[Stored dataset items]
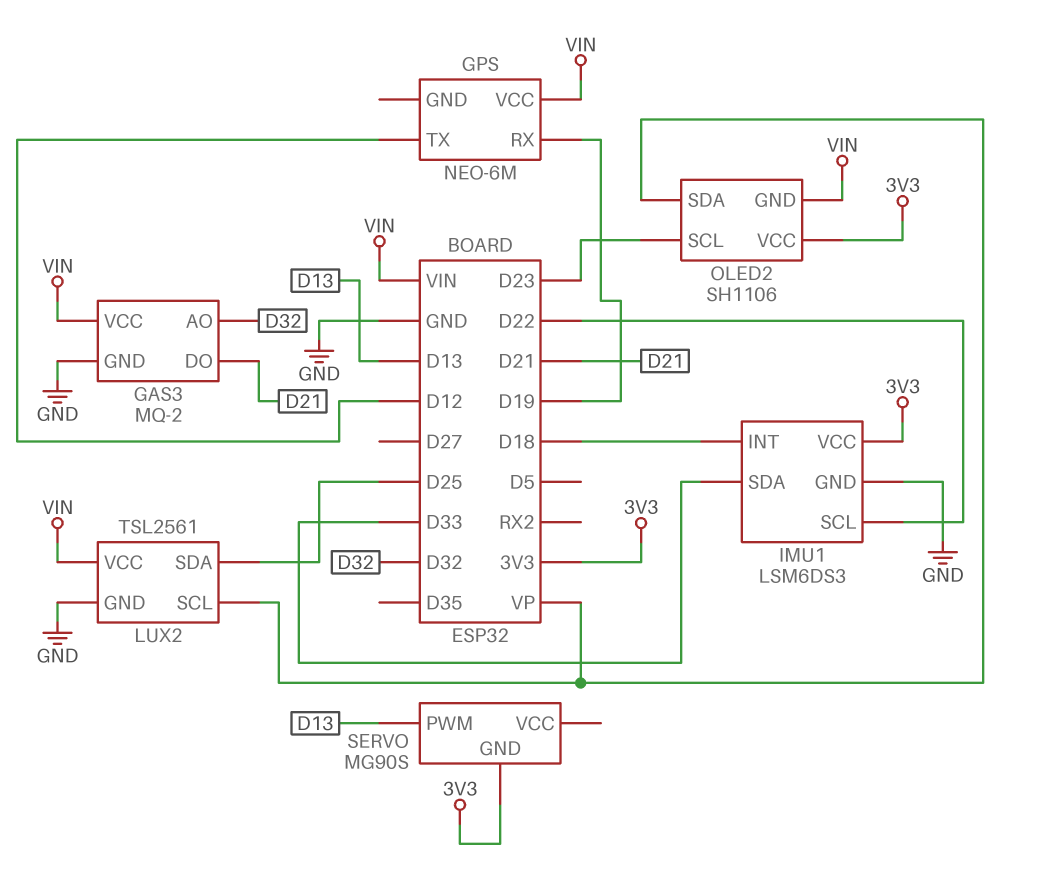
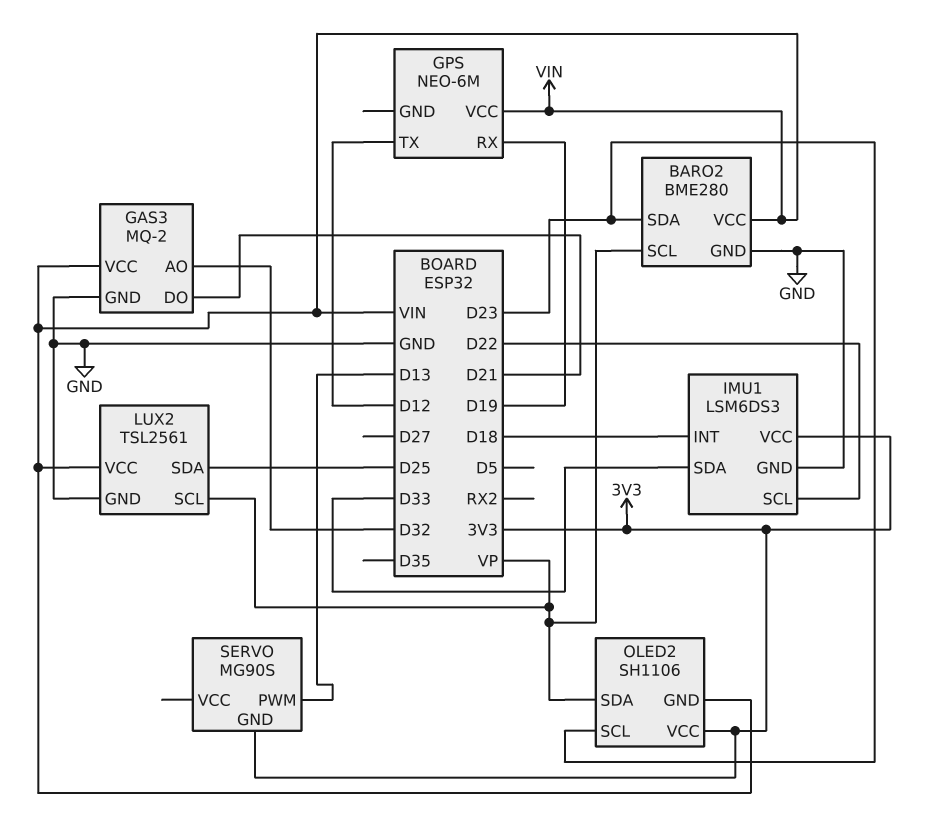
BARO2: none -> BME280
BARO2 pin GND: none -> GND
BARO2 pin SCL: none -> VP
BARO2 pin SDA: none -> D23
BARO2 pin VCC: none -> VIN

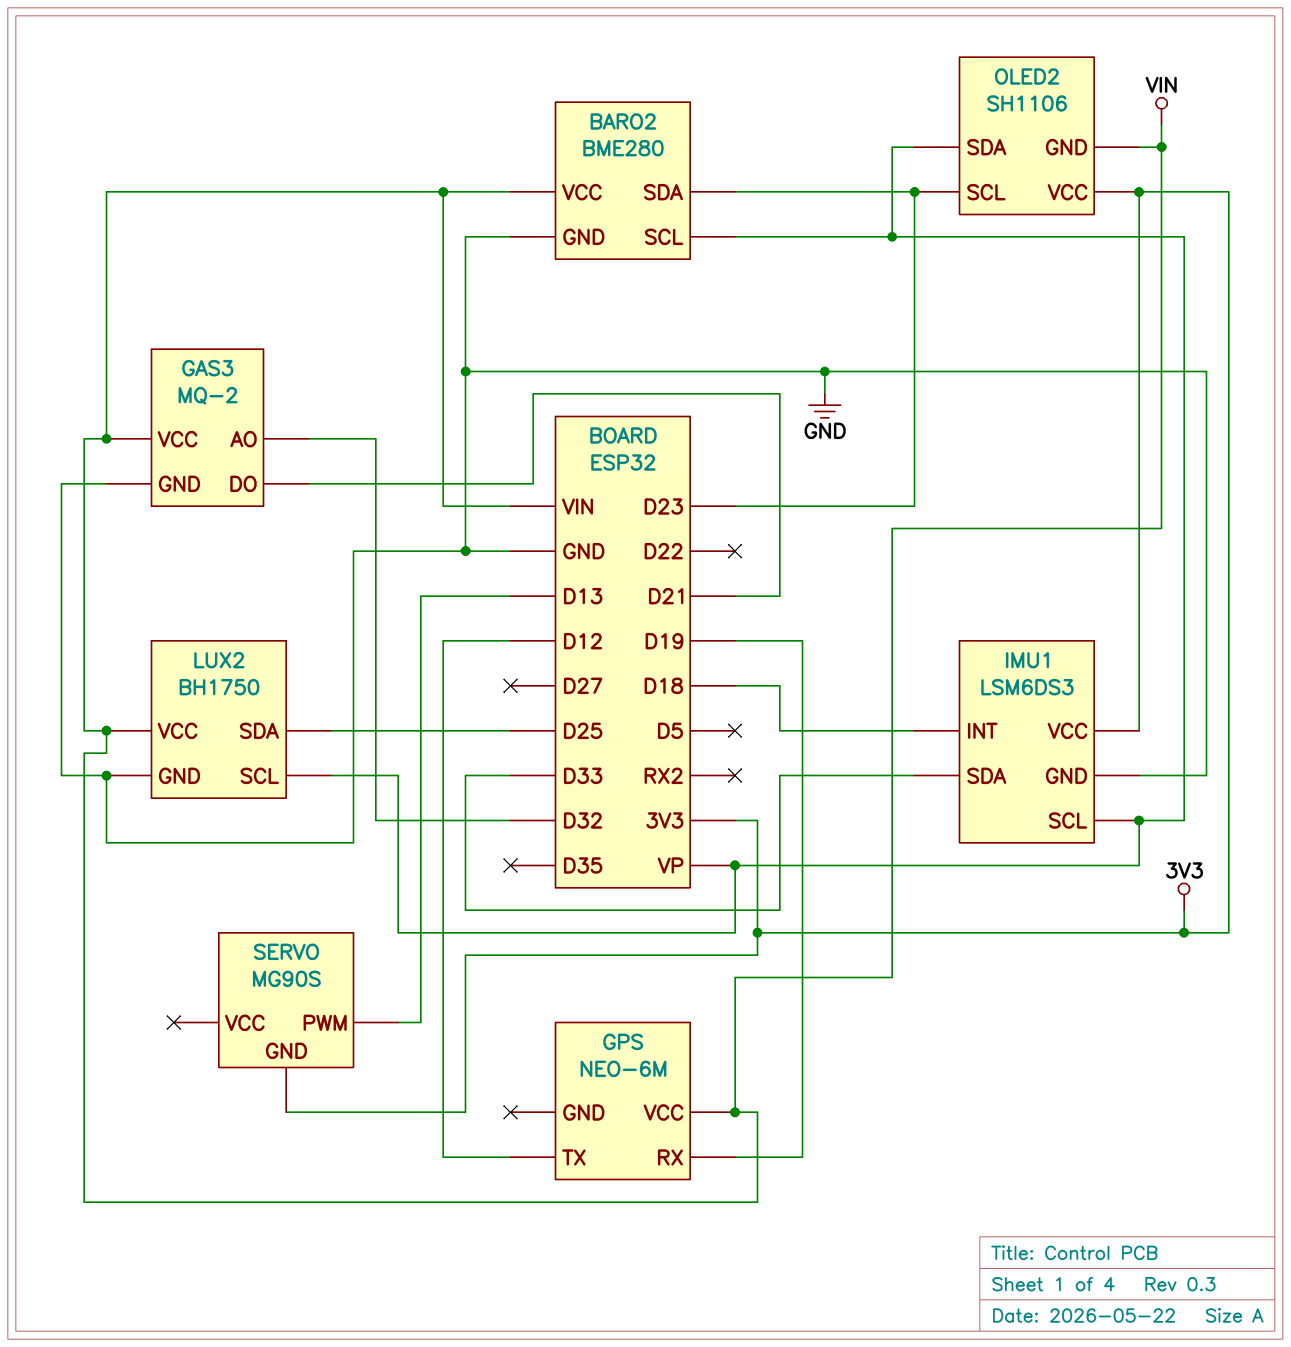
IMU1 pin SCL: D22 -> VP
LUX2: TSL2561 -> BH1750

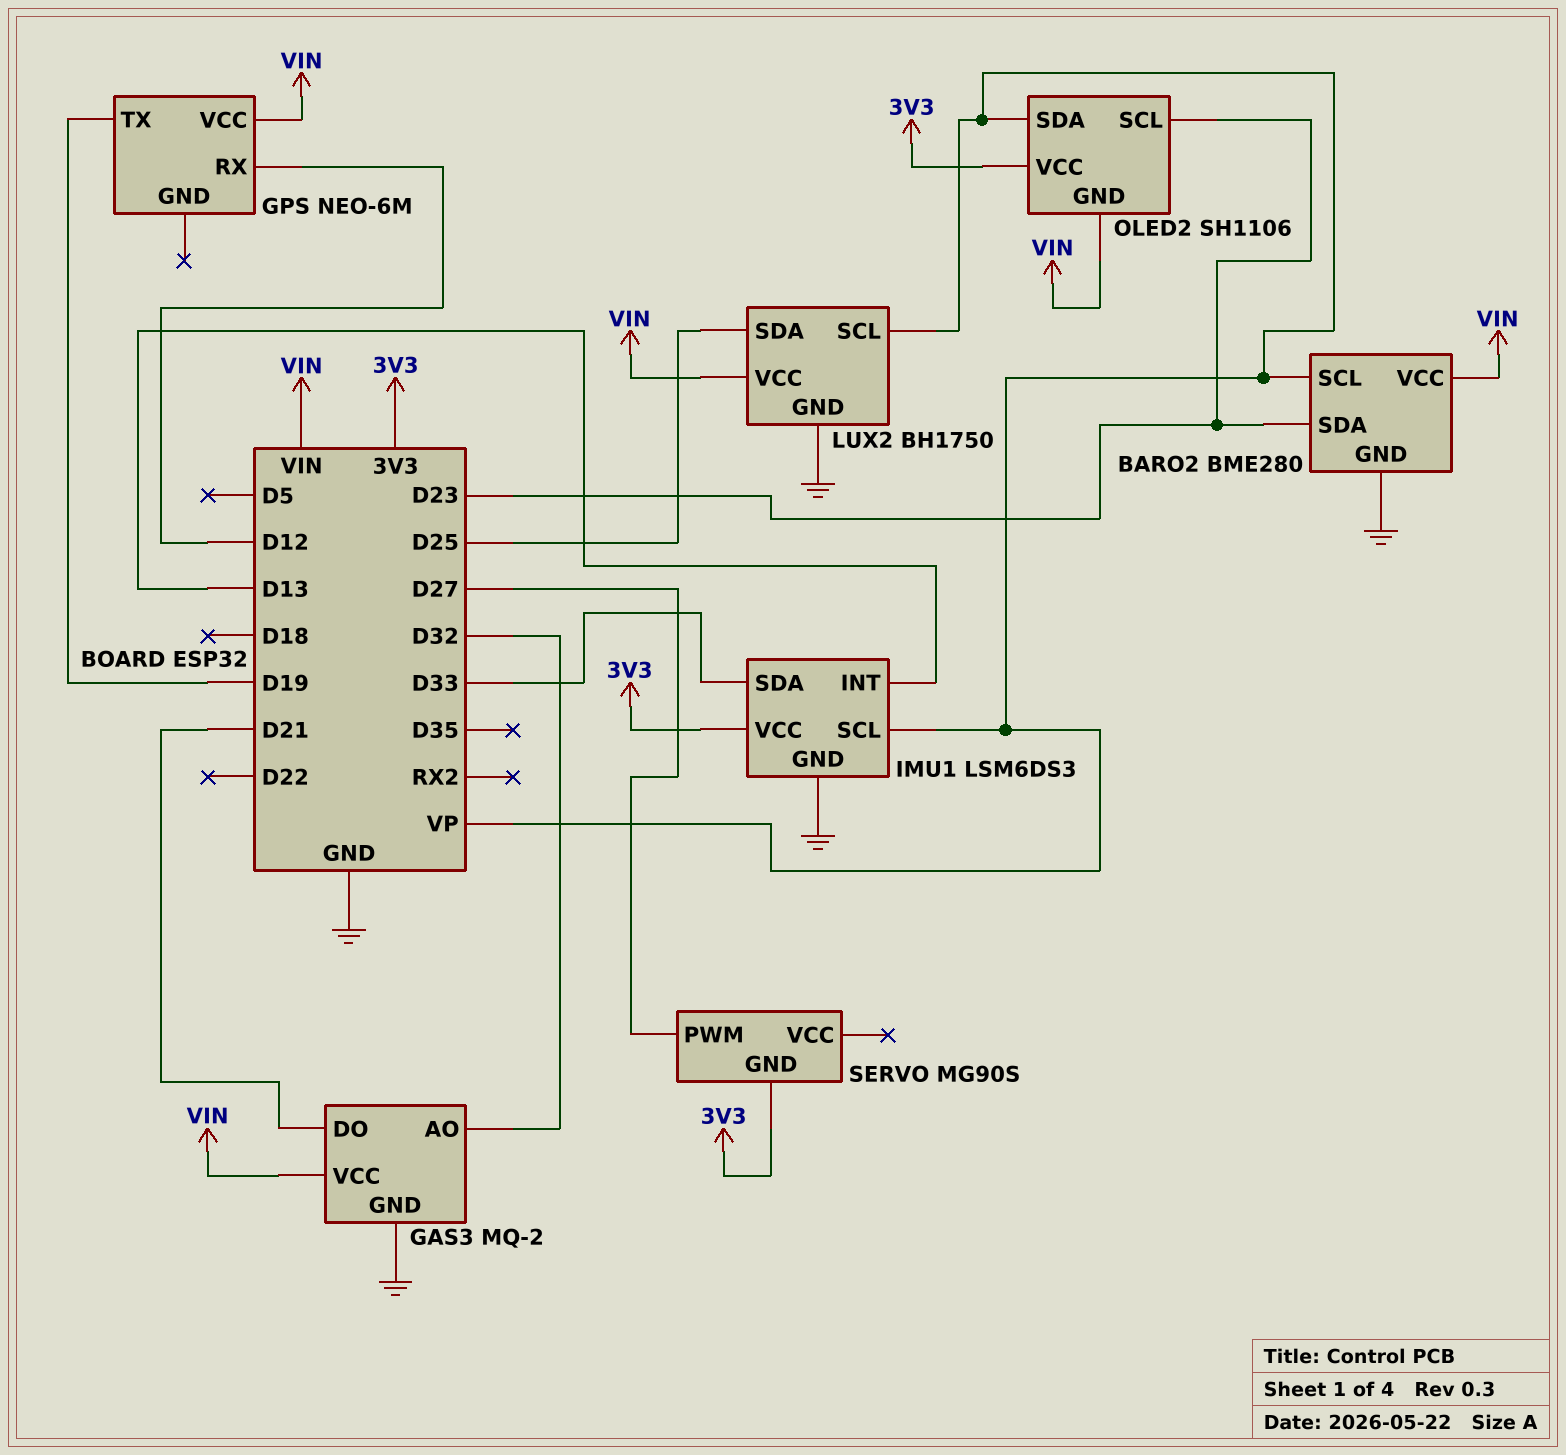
GPS pin RX: D19 -> D12
GPS pin TX: D12 -> D19
IMU1 pin INT: D18 -> D13
SERVO pin PWM: D13 -> D27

▶ [YOUR ASSIGNMENT] Your task is to reproduce exactly the lines that begin with the one containing "GPS pin TX: D12 -> D19" and continue to the end of the data, both ends included.

▶ [WRITTEN ANSWER]
GPS pin TX: D12 -> D19
IMU1 pin INT: D18 -> D13
SERVO pin PWM: D13 -> D27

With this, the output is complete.